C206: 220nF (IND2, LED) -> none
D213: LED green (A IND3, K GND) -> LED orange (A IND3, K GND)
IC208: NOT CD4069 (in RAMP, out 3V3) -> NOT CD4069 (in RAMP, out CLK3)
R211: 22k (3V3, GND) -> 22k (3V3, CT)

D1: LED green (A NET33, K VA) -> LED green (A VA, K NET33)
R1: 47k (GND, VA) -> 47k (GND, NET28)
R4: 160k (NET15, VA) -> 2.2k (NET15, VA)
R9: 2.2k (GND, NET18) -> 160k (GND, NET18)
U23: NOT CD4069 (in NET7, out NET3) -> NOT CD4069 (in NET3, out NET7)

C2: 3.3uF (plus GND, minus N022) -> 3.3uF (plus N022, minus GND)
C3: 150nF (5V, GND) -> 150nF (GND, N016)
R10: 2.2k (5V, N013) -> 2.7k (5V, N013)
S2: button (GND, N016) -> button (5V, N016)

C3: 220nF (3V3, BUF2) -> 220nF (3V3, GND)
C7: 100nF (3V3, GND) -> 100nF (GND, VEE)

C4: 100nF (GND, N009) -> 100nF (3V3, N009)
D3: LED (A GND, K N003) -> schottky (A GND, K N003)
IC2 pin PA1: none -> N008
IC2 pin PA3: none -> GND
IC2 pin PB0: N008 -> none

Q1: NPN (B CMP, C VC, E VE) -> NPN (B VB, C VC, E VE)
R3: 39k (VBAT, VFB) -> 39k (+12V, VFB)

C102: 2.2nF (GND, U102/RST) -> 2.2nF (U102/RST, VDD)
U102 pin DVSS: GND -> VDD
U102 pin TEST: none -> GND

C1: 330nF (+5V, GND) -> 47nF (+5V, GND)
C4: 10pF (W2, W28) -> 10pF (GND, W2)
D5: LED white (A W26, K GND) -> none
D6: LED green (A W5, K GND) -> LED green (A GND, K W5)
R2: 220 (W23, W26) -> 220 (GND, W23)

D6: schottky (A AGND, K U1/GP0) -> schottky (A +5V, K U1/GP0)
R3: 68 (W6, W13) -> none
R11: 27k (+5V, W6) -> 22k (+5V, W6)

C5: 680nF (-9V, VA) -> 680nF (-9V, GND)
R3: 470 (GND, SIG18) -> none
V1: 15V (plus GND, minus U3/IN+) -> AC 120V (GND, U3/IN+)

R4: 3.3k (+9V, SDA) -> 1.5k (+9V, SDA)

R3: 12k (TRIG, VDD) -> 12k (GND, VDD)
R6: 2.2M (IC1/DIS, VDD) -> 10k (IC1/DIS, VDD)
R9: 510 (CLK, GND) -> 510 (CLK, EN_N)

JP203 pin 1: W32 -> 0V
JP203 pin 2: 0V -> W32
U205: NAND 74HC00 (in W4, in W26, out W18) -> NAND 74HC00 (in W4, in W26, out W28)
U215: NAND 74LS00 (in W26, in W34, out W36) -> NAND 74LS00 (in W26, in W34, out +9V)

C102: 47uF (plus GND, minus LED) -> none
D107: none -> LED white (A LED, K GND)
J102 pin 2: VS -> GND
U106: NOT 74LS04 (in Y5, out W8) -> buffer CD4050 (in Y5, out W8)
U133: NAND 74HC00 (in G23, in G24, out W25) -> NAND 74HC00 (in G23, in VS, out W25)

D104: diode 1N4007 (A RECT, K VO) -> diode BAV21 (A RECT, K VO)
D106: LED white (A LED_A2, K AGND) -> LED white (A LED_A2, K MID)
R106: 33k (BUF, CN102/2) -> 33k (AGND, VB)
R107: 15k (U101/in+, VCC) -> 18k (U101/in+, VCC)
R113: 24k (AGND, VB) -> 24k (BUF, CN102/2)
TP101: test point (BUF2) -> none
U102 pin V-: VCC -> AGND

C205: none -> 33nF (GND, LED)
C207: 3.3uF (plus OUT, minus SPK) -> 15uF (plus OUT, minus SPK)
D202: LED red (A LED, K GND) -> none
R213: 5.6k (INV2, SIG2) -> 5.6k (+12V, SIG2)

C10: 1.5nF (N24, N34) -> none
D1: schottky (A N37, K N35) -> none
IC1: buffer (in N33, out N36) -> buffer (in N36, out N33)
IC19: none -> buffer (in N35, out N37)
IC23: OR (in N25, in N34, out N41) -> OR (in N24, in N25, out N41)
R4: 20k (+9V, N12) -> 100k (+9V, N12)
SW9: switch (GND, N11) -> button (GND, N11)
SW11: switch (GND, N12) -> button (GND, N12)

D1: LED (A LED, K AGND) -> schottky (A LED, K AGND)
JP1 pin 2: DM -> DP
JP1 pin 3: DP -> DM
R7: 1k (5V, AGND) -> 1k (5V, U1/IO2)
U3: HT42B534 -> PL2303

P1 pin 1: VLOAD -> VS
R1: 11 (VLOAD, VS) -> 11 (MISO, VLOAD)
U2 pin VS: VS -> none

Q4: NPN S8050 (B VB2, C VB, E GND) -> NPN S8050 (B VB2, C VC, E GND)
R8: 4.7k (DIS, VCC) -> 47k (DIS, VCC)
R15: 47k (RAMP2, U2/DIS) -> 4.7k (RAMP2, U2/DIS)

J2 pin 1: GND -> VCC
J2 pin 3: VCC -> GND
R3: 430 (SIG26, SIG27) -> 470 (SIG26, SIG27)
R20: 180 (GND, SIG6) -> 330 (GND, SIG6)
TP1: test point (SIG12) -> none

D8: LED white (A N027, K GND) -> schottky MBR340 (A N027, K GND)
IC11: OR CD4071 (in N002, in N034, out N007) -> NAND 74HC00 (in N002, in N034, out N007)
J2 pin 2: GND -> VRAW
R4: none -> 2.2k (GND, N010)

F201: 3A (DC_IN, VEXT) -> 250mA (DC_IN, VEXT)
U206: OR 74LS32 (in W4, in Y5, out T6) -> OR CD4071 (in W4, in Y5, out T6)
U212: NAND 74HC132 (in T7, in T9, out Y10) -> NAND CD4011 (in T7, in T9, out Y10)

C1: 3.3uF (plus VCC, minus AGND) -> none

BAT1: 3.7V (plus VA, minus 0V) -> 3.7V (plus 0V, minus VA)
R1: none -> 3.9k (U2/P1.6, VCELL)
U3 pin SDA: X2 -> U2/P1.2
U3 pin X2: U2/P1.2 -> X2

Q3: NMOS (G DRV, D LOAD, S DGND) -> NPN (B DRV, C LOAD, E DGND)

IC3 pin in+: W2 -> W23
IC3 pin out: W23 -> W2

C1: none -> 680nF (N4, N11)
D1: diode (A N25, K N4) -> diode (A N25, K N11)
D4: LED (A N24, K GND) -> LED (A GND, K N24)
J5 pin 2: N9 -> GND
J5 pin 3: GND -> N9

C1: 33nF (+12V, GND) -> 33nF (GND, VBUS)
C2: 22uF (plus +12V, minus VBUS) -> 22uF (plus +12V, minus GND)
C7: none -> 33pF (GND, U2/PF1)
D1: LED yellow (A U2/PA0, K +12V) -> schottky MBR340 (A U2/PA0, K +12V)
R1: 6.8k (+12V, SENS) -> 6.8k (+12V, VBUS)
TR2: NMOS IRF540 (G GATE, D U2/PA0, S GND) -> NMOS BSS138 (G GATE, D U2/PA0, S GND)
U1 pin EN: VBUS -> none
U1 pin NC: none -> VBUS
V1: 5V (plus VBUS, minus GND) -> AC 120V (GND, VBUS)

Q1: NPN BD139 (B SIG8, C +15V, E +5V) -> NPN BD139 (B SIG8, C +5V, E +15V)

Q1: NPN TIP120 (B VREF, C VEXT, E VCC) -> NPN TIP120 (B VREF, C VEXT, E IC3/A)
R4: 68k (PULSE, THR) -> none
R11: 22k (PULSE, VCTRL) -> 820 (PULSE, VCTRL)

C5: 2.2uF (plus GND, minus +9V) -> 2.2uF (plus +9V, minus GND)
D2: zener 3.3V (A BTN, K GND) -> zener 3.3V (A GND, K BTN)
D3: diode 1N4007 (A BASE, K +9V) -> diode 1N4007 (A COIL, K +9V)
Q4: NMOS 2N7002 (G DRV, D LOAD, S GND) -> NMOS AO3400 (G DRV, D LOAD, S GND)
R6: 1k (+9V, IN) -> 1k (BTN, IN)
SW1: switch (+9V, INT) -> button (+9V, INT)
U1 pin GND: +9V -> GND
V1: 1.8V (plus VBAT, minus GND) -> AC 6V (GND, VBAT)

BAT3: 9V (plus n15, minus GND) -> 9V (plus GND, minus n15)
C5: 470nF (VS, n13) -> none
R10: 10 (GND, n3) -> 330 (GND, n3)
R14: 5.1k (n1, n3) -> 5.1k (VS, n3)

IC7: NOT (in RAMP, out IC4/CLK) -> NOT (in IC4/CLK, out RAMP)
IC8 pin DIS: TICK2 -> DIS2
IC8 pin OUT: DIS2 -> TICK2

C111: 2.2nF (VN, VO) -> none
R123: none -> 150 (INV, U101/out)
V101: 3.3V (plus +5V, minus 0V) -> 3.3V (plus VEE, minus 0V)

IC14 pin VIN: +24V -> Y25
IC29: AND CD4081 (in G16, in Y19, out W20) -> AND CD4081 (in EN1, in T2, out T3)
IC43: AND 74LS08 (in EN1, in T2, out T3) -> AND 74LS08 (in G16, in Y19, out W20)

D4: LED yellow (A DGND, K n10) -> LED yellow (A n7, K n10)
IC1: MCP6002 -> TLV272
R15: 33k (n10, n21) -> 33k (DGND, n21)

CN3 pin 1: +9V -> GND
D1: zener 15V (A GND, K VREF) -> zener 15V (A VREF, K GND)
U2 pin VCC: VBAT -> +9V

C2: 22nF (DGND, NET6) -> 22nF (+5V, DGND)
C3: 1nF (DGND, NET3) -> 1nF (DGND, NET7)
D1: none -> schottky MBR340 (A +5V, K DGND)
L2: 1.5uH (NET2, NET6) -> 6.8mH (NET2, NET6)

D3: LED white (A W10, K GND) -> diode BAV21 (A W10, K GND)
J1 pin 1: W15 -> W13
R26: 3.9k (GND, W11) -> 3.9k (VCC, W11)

▸ **GOAL OF THE EXERCISE**:
With the line holding "IC3 pin in+: W2 -> W23" as the first and the line holding "R6: 1k (+9V, IN) -> 1k (BTN, IN)" as the last, set down that range of the entries above exactly, and nothing else.

▸ **RESPONSE AREA**:
IC3 pin in+: W2 -> W23
IC3 pin out: W23 -> W2

C1: none -> 680nF (N4, N11)
D1: diode (A N25, K N4) -> diode (A N25, K N11)
D4: LED (A N24, K GND) -> LED (A GND, K N24)
J5 pin 2: N9 -> GND
J5 pin 3: GND -> N9

C1: 33nF (+12V, GND) -> 33nF (GND, VBUS)
C2: 22uF (plus +12V, minus VBUS) -> 22uF (plus +12V, minus GND)
C7: none -> 33pF (GND, U2/PF1)
D1: LED yellow (A U2/PA0, K +12V) -> schottky MBR340 (A U2/PA0, K +12V)
R1: 6.8k (+12V, SENS) -> 6.8k (+12V, VBUS)
TR2: NMOS IRF540 (G GATE, D U2/PA0, S GND) -> NMOS BSS138 (G GATE, D U2/PA0, S GND)
U1 pin EN: VBUS -> none
U1 pin NC: none -> VBUS
V1: 5V (plus VBUS, minus GND) -> AC 120V (GND, VBUS)

Q1: NPN BD139 (B SIG8, C +15V, E +5V) -> NPN BD139 (B SIG8, C +5V, E +15V)

Q1: NPN TIP120 (B VREF, C VEXT, E VCC) -> NPN TIP120 (B VREF, C VEXT, E IC3/A)
R4: 68k (PULSE, THR) -> none
R11: 22k (PULSE, VCTRL) -> 820 (PULSE, VCTRL)

C5: 2.2uF (plus GND, minus +9V) -> 2.2uF (plus +9V, minus GND)
D2: zener 3.3V (A BTN, K GND) -> zener 3.3V (A GND, K BTN)
D3: diode 1N4007 (A BASE, K +9V) -> diode 1N4007 (A COIL, K +9V)
Q4: NMOS 2N7002 (G DRV, D LOAD, S GND) -> NMOS AO3400 (G DRV, D LOAD, S GND)
R6: 1k (+9V, IN) -> 1k (BTN, IN)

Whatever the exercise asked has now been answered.